Set task — List every line of the records that contains the word "sailor", copying each line in full.

Supplied data —
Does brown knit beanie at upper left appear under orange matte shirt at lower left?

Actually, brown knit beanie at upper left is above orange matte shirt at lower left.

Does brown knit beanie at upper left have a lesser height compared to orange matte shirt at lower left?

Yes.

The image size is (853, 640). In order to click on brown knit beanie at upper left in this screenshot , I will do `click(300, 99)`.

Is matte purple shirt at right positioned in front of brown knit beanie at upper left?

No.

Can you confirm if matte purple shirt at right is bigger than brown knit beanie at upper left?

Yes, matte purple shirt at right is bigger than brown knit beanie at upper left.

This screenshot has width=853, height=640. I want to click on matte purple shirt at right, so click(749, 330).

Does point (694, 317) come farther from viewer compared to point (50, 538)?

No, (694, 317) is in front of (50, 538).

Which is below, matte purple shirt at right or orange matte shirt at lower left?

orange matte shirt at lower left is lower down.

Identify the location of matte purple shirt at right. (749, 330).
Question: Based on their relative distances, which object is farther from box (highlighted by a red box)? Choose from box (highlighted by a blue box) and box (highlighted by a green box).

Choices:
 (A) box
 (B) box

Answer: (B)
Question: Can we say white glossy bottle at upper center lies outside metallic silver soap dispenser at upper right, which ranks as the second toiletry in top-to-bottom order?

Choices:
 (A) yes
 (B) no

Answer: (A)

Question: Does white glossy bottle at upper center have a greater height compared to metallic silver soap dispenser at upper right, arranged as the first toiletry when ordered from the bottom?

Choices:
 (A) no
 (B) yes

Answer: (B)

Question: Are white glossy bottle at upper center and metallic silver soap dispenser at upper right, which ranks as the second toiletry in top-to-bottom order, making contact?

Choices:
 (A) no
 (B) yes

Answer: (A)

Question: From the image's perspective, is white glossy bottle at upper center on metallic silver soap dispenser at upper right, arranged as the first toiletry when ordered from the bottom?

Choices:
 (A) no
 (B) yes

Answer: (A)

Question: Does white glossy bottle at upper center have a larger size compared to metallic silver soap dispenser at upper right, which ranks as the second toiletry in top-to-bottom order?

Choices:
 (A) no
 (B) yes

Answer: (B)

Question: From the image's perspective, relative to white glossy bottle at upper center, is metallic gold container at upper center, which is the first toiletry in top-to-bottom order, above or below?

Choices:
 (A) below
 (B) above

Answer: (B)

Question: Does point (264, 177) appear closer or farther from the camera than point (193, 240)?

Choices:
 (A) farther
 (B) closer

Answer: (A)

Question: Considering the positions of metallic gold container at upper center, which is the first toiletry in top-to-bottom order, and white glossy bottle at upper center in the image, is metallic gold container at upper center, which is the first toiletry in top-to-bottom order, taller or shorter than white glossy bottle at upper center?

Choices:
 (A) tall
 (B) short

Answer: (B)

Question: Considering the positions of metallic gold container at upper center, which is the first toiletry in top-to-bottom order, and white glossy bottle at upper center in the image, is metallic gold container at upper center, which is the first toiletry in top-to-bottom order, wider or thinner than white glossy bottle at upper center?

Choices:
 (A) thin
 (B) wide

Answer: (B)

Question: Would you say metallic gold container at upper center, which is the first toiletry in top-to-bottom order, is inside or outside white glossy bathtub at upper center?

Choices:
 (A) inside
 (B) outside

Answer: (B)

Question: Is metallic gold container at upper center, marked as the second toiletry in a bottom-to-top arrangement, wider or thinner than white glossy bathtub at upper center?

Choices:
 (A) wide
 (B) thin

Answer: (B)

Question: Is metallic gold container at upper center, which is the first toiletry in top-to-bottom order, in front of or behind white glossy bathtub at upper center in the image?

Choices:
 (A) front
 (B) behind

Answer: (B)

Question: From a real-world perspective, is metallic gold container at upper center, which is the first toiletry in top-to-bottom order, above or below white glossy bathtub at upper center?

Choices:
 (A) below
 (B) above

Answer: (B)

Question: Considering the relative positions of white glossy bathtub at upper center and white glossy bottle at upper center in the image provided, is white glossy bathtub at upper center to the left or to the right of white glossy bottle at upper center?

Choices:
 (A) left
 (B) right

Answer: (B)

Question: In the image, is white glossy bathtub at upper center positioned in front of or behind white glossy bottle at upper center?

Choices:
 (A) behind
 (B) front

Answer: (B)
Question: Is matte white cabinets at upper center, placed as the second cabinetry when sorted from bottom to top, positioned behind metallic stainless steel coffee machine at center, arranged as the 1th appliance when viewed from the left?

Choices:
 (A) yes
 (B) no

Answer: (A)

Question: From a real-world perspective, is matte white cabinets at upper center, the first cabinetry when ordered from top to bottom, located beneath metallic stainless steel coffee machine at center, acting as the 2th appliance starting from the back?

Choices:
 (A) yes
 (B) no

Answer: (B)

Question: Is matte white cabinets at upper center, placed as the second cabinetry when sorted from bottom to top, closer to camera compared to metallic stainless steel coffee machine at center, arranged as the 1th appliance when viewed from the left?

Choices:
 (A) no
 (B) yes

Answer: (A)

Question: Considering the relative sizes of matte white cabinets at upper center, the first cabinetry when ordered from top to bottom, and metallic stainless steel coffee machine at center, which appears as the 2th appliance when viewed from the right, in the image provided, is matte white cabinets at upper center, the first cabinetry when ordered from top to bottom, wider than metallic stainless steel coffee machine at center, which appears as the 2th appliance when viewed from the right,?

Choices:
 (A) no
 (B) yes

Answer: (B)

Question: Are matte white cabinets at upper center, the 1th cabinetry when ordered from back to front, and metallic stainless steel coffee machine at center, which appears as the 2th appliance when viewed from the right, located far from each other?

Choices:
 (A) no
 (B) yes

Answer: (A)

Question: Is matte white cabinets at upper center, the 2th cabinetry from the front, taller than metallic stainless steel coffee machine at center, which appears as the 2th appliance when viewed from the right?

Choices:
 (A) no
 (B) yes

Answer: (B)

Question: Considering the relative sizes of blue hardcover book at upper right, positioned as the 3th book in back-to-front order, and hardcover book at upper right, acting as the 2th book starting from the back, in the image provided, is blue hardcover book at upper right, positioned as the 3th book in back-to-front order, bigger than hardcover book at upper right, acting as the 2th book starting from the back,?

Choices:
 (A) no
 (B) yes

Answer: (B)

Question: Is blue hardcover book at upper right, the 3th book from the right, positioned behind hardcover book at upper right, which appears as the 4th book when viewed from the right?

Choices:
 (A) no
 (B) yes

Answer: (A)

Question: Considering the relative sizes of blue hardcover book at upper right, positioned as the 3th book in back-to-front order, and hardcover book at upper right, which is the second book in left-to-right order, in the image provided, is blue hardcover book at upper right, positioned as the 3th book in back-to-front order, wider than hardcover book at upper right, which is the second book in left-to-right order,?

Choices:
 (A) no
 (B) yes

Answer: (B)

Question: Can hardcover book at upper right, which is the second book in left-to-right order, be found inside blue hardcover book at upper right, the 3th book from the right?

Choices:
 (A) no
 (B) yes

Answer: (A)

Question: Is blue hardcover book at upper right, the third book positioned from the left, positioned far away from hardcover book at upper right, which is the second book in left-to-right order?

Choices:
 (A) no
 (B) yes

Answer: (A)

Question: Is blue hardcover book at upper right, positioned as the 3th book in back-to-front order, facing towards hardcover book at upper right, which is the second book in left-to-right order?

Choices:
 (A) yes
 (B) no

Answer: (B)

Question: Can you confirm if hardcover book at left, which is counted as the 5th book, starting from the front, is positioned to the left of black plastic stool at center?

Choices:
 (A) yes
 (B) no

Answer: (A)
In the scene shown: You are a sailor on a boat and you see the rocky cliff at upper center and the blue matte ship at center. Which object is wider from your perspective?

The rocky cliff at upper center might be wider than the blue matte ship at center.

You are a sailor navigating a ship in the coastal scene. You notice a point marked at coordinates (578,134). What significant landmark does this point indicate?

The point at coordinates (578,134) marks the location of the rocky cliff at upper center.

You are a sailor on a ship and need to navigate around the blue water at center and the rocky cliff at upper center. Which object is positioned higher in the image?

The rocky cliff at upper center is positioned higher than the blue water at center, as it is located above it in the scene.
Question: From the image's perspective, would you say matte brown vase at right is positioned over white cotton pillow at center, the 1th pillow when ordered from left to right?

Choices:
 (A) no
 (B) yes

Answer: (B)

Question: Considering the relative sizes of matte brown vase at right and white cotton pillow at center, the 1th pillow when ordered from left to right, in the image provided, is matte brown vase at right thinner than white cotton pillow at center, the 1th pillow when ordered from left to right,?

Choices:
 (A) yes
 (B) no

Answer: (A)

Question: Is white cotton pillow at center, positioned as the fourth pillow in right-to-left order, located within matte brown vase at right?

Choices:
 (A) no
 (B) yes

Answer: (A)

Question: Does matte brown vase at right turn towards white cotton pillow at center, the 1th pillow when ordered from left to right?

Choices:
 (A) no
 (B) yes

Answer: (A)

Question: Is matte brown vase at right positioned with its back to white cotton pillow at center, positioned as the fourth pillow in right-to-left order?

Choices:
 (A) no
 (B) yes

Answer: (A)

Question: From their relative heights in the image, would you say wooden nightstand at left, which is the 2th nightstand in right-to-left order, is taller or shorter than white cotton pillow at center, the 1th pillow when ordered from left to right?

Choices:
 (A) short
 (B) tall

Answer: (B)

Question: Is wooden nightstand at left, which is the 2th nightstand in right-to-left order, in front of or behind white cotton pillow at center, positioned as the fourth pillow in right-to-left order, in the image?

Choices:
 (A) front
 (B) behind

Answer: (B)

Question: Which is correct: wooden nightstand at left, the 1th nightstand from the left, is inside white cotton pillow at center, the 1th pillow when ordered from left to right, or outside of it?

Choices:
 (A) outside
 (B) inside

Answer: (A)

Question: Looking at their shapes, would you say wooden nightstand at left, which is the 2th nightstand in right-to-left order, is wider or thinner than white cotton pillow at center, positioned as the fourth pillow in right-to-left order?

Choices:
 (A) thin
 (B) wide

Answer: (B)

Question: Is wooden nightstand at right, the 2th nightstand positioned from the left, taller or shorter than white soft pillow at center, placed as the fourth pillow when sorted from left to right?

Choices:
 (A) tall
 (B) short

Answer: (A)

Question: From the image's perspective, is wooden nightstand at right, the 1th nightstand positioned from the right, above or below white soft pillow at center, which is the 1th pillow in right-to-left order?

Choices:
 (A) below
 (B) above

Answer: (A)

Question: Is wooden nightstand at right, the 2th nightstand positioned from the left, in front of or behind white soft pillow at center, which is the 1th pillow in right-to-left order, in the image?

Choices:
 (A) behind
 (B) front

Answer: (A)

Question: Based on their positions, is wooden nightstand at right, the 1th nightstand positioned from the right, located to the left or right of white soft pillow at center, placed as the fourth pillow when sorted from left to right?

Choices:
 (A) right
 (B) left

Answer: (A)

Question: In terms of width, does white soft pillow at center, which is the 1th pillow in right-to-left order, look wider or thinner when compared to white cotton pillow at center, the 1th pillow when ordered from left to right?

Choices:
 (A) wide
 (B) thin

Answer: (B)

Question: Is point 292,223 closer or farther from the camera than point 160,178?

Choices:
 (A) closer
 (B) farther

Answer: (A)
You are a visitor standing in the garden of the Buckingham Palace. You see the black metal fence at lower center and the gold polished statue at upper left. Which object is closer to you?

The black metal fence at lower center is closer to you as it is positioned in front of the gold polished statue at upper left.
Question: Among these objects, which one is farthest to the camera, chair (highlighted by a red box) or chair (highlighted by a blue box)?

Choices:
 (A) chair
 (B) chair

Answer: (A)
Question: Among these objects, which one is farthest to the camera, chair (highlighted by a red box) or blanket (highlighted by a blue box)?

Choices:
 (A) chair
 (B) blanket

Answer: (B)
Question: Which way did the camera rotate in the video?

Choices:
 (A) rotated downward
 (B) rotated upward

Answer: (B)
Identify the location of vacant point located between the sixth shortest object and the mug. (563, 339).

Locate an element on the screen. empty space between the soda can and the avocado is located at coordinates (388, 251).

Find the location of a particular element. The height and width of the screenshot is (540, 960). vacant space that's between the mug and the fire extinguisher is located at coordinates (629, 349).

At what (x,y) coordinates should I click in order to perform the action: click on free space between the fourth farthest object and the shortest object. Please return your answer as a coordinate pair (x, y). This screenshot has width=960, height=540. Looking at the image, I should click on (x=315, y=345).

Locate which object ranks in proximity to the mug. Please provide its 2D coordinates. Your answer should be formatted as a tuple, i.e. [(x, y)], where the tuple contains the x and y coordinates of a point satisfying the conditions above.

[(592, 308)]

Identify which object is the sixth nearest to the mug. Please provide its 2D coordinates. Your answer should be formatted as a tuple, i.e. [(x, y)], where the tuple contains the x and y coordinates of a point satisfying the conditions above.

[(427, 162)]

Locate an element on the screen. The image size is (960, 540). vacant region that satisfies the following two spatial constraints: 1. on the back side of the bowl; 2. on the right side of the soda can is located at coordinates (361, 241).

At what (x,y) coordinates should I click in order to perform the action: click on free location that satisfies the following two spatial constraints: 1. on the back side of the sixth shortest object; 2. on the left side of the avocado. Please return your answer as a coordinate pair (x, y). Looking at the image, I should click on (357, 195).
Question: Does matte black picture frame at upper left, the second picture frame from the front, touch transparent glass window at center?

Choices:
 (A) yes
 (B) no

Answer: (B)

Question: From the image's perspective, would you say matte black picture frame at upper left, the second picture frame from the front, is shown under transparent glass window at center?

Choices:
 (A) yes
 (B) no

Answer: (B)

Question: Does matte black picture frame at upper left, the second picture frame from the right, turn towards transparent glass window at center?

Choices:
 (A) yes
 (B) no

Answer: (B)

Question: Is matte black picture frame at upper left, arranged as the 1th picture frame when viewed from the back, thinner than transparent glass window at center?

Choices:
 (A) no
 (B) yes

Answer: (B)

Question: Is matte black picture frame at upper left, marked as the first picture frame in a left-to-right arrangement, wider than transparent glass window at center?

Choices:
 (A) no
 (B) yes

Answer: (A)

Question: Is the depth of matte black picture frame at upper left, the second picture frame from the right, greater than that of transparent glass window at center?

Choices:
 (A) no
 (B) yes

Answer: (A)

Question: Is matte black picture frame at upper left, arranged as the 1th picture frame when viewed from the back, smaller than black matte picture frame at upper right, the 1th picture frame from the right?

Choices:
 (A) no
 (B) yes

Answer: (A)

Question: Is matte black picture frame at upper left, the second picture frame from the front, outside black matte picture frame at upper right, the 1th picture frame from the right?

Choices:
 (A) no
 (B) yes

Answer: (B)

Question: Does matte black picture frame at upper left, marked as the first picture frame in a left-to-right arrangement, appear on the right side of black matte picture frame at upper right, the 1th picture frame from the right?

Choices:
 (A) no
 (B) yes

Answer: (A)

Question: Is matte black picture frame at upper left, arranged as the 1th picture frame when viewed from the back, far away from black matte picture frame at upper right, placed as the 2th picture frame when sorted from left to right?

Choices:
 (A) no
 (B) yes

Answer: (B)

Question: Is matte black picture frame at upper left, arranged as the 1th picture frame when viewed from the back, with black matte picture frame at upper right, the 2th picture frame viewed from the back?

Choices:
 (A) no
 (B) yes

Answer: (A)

Worked solution —
In the scene shown: You are a sailor on a boat and you see the rocky cliff at upper center and the blue matte ship at center. Which object is wider from your perspective?
You are a sailor navigating a ship in the coastal scene. You notice a point marked at coordinates (578,134). What significant landmark does this point indicate?
You are a sailor on a ship and need to navigate around the blue water at center and the rocky cliff at upper center. Which object is positioned higher in the image?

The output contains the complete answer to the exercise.